All material below is to be reproduced exactly.

==== Extracted material

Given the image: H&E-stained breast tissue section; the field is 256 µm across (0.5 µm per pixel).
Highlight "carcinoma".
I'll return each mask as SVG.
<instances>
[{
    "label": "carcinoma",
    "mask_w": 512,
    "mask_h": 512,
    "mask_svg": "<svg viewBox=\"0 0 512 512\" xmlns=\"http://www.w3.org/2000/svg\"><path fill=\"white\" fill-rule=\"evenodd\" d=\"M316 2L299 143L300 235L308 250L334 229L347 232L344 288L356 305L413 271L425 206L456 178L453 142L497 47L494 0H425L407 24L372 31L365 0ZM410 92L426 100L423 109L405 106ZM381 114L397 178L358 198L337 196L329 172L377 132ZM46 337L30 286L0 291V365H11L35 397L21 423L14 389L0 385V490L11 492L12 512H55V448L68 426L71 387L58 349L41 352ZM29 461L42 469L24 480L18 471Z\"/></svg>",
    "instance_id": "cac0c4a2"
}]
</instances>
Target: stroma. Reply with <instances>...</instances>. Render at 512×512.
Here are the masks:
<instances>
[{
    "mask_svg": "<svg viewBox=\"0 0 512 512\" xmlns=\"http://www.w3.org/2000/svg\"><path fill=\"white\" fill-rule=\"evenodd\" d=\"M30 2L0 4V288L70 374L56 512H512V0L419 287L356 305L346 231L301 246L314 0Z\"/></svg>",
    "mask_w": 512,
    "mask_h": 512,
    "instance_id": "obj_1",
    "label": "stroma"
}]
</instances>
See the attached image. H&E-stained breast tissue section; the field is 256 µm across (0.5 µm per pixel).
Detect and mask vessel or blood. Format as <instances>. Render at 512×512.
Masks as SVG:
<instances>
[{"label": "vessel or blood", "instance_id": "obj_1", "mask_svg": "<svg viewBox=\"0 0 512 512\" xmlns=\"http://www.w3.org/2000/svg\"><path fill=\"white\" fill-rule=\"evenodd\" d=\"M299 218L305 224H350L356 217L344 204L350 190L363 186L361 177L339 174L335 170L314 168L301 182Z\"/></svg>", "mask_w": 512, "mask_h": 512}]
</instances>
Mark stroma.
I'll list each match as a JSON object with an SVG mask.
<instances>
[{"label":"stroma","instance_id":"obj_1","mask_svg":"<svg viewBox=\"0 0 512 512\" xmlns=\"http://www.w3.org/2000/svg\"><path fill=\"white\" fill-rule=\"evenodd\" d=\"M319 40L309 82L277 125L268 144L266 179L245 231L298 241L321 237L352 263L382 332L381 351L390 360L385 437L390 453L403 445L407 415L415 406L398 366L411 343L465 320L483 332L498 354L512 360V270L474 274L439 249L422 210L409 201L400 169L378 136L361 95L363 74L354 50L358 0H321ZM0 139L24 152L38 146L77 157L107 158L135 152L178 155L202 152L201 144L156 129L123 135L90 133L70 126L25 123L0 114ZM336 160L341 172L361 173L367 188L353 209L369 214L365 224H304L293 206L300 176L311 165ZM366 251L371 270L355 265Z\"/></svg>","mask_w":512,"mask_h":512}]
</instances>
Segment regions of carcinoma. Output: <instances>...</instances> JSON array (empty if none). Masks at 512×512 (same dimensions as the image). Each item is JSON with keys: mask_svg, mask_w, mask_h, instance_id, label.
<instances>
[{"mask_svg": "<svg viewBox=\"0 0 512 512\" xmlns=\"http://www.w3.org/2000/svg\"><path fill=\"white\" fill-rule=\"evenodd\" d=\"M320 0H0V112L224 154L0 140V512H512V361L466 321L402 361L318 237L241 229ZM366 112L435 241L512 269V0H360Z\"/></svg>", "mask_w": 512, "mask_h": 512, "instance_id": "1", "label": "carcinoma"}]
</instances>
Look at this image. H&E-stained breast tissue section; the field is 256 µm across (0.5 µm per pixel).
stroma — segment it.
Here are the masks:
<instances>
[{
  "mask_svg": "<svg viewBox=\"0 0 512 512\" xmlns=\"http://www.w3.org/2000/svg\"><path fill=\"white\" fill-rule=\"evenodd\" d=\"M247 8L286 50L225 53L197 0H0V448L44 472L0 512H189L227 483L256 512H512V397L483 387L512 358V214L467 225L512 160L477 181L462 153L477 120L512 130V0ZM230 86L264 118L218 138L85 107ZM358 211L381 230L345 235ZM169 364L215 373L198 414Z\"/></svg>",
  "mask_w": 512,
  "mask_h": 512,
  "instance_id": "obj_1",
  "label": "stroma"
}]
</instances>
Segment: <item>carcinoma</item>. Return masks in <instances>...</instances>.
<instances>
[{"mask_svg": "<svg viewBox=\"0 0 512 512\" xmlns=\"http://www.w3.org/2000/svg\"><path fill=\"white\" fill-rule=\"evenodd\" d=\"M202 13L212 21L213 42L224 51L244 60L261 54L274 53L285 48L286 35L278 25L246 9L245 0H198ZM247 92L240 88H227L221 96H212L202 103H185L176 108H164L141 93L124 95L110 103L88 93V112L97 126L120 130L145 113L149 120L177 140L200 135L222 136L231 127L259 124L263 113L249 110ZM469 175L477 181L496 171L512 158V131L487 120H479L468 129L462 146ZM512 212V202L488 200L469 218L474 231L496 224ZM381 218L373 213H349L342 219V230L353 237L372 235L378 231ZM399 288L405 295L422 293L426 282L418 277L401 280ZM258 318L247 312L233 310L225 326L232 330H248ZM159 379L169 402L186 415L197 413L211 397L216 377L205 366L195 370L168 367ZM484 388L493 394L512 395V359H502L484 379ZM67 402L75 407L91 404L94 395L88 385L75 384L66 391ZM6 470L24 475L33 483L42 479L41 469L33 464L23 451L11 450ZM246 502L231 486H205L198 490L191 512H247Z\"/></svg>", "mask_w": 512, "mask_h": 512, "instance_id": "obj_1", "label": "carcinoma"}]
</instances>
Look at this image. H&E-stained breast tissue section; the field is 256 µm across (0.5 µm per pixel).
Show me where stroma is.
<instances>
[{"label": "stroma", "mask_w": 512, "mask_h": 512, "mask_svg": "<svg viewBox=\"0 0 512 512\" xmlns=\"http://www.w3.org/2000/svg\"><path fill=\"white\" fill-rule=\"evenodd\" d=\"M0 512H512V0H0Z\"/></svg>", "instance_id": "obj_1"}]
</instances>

========

--- Solved exercise ---
Given the image: H&E-stained breast tissue section; the field is 256 µm across (0.5 µm per pixel).
Highlight "carcinoma".
I'll return each mask as SVG.
<instances>
[{
    "label": "carcinoma",
    "mask_w": 512,
    "mask_h": 512,
    "mask_svg": "<svg viewBox=\"0 0 512 512\" xmlns=\"http://www.w3.org/2000/svg\"><path fill=\"white\" fill-rule=\"evenodd\" d=\"M316 2L299 143L300 235L308 250L334 229L347 232L344 288L356 305L413 271L425 206L456 178L453 142L497 47L494 0H425L407 24L372 31L365 0ZM410 92L426 100L423 109L405 106ZM381 114L397 178L358 198L337 196L329 172L377 132ZM46 337L30 286L0 291V365H11L35 397L21 423L14 389L0 385V490L11 492L12 512H55V448L68 426L71 387L58 349L41 352ZM29 461L42 469L24 480L18 471Z\"/></svg>",
    "instance_id": "cac0c4a2"
}]
</instances>
Target: stroma. Reply with <instances>...</instances>. Render at 512×512.
Here are the masks:
<instances>
[{
    "mask_svg": "<svg viewBox=\"0 0 512 512\" xmlns=\"http://www.w3.org/2000/svg\"><path fill=\"white\" fill-rule=\"evenodd\" d=\"M30 2L0 4V288L70 374L56 512H512V0L419 287L356 305L346 231L301 246L314 0Z\"/></svg>",
    "mask_w": 512,
    "mask_h": 512,
    "instance_id": "obj_1",
    "label": "stroma"
}]
</instances>
See the attached image. H&E-stained breast tissue section; the field is 256 µm across (0.5 µm per pixel).
Detect and mask vessel or blood. Format as <instances>. Render at 512×512.
Masks as SVG:
<instances>
[{"label": "vessel or blood", "instance_id": "obj_1", "mask_svg": "<svg viewBox=\"0 0 512 512\" xmlns=\"http://www.w3.org/2000/svg\"><path fill=\"white\" fill-rule=\"evenodd\" d=\"M299 218L305 224H350L356 217L344 204L350 190L363 186L361 177L339 174L335 170L314 168L301 182Z\"/></svg>", "mask_w": 512, "mask_h": 512}]
</instances>
Mark stroma.
I'll list each match as a JSON object with an SVG mask.
<instances>
[{"label":"stroma","instance_id":"obj_1","mask_svg":"<svg viewBox=\"0 0 512 512\" xmlns=\"http://www.w3.org/2000/svg\"><path fill=\"white\" fill-rule=\"evenodd\" d=\"M319 40L309 82L277 125L268 144L266 179L245 231L298 241L321 237L352 263L382 332L381 351L390 360L385 437L390 453L403 445L407 415L415 406L398 366L411 343L465 320L483 332L498 354L512 360V270L474 274L439 249L422 210L409 201L400 169L378 136L361 95L363 74L354 50L358 0H321ZM0 139L24 152L38 146L77 157L107 158L135 152L178 155L202 152L201 144L156 129L123 135L90 133L70 126L25 123L0 114ZM336 160L341 172L361 173L367 188L353 209L369 214L365 224H304L293 206L300 176L311 165ZM366 251L371 270L355 265Z\"/></svg>","mask_w":512,"mask_h":512}]
</instances>
Segment regions of carcinoma. Output: <instances>...</instances> JSON array (empty if none). Masks at 512×512 (same dimensions as the image). Each item is JSON with keys: mask_svg, mask_w, mask_h, instance_id, label.
<instances>
[{"mask_svg": "<svg viewBox=\"0 0 512 512\" xmlns=\"http://www.w3.org/2000/svg\"><path fill=\"white\" fill-rule=\"evenodd\" d=\"M320 0H0V112L224 154L0 140V512H512V361L466 321L402 361L318 237L241 229ZM366 112L435 241L512 269V0H360Z\"/></svg>", "mask_w": 512, "mask_h": 512, "instance_id": "1", "label": "carcinoma"}]
</instances>
Look at this image. H&E-stained breast tissue section; the field is 256 µm across (0.5 µm per pixel).
stroma — segment it.
Here are the masks:
<instances>
[{
  "mask_svg": "<svg viewBox=\"0 0 512 512\" xmlns=\"http://www.w3.org/2000/svg\"><path fill=\"white\" fill-rule=\"evenodd\" d=\"M247 8L286 50L225 53L197 0H0V448L44 472L0 512H189L227 483L256 512H512V397L483 387L512 358V214L467 225L512 160L477 181L462 153L477 120L512 130V0ZM230 86L264 118L218 138L85 107ZM358 211L381 230L345 235ZM169 364L215 373L198 414Z\"/></svg>",
  "mask_w": 512,
  "mask_h": 512,
  "instance_id": "obj_1",
  "label": "stroma"
}]
</instances>
Segment: <item>carcinoma</item>. Return masks in <instances>...</instances>.
<instances>
[{"mask_svg": "<svg viewBox=\"0 0 512 512\" xmlns=\"http://www.w3.org/2000/svg\"><path fill=\"white\" fill-rule=\"evenodd\" d=\"M202 13L212 21L213 42L224 51L244 60L261 54L274 53L285 48L286 35L278 25L246 9L245 0H198ZM247 92L240 88H227L221 96H212L202 103H185L176 108H164L141 93L124 95L110 103L88 93V112L97 126L120 130L145 113L149 120L177 140L200 135L222 136L231 127L259 124L263 113L249 110ZM469 175L477 181L496 171L512 158V131L487 120H479L468 129L462 146ZM512 212V202L488 200L469 218L474 231L496 224ZM381 218L373 213H349L342 219V230L353 237L372 235L378 231ZM399 288L405 295L422 293L426 282L418 277L401 280ZM258 318L247 312L233 310L225 326L232 330H248ZM159 379L169 402L186 415L197 413L211 397L216 377L205 366L195 370L168 367ZM484 388L493 394L512 395V359H502L484 379ZM67 402L75 407L91 404L94 395L88 385L75 384L66 391ZM6 470L24 475L33 483L42 479L41 469L33 464L23 451L11 450ZM246 502L231 486H205L198 490L191 512H247Z\"/></svg>", "mask_w": 512, "mask_h": 512, "instance_id": "obj_1", "label": "carcinoma"}]
</instances>
Look at this image. H&E-stained breast tissue section; the field is 256 µm across (0.5 µm per pixel).
Show me where stroma is.
<instances>
[{"label": "stroma", "mask_w": 512, "mask_h": 512, "mask_svg": "<svg viewBox=\"0 0 512 512\" xmlns=\"http://www.w3.org/2000/svg\"><path fill=\"white\" fill-rule=\"evenodd\" d=\"M0 512H512V0H0Z\"/></svg>", "instance_id": "obj_1"}]
</instances>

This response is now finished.